**Exercise goal**
Return the data verbatim, without pictures.

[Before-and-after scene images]
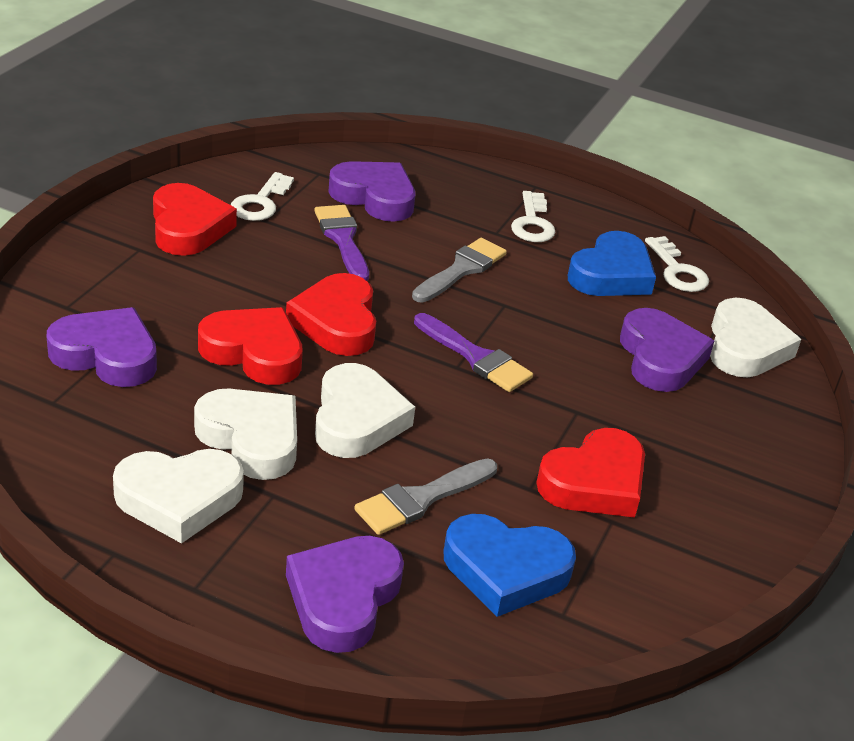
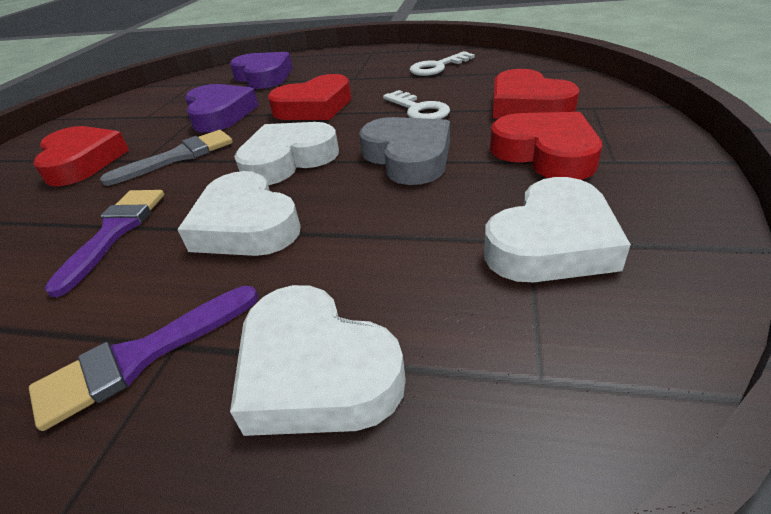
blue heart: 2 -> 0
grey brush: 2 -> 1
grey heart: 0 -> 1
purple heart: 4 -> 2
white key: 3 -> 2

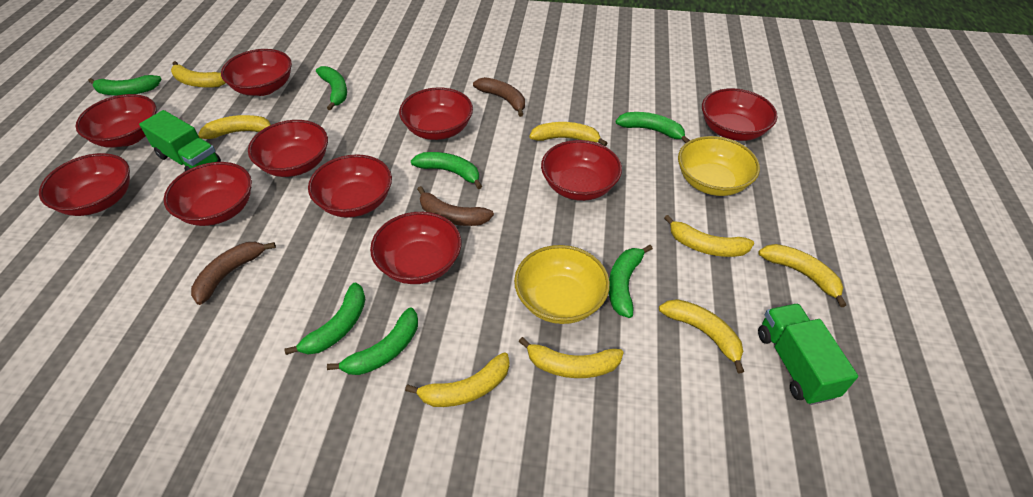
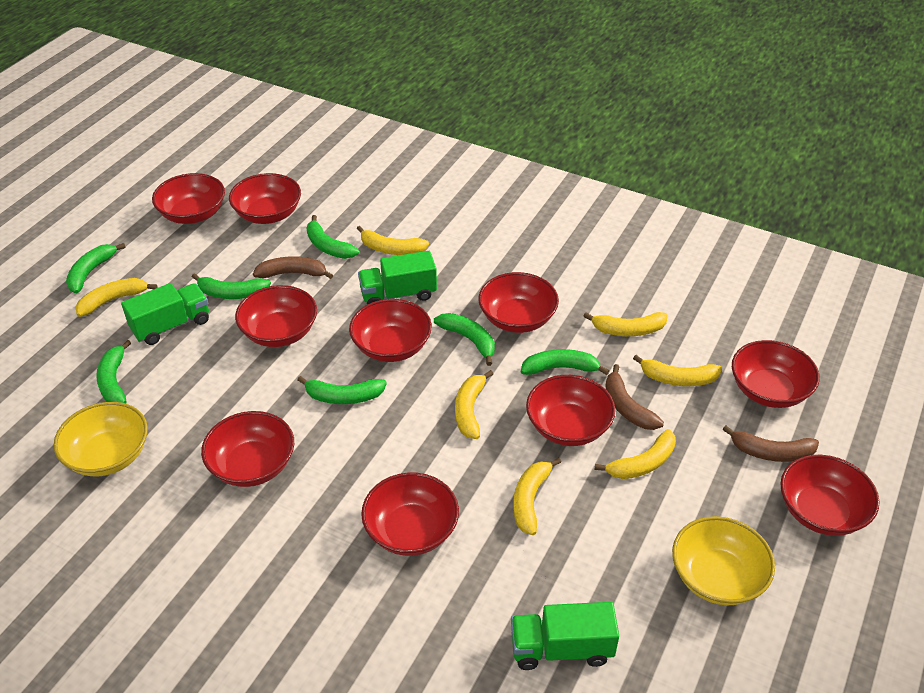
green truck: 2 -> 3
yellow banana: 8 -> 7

**Answer to the problem**
blue heart: 2 -> 0
grey brush: 2 -> 1
grey heart: 0 -> 1
purple heart: 4 -> 2
white key: 3 -> 2

green truck: 2 -> 3
yellow banana: 8 -> 7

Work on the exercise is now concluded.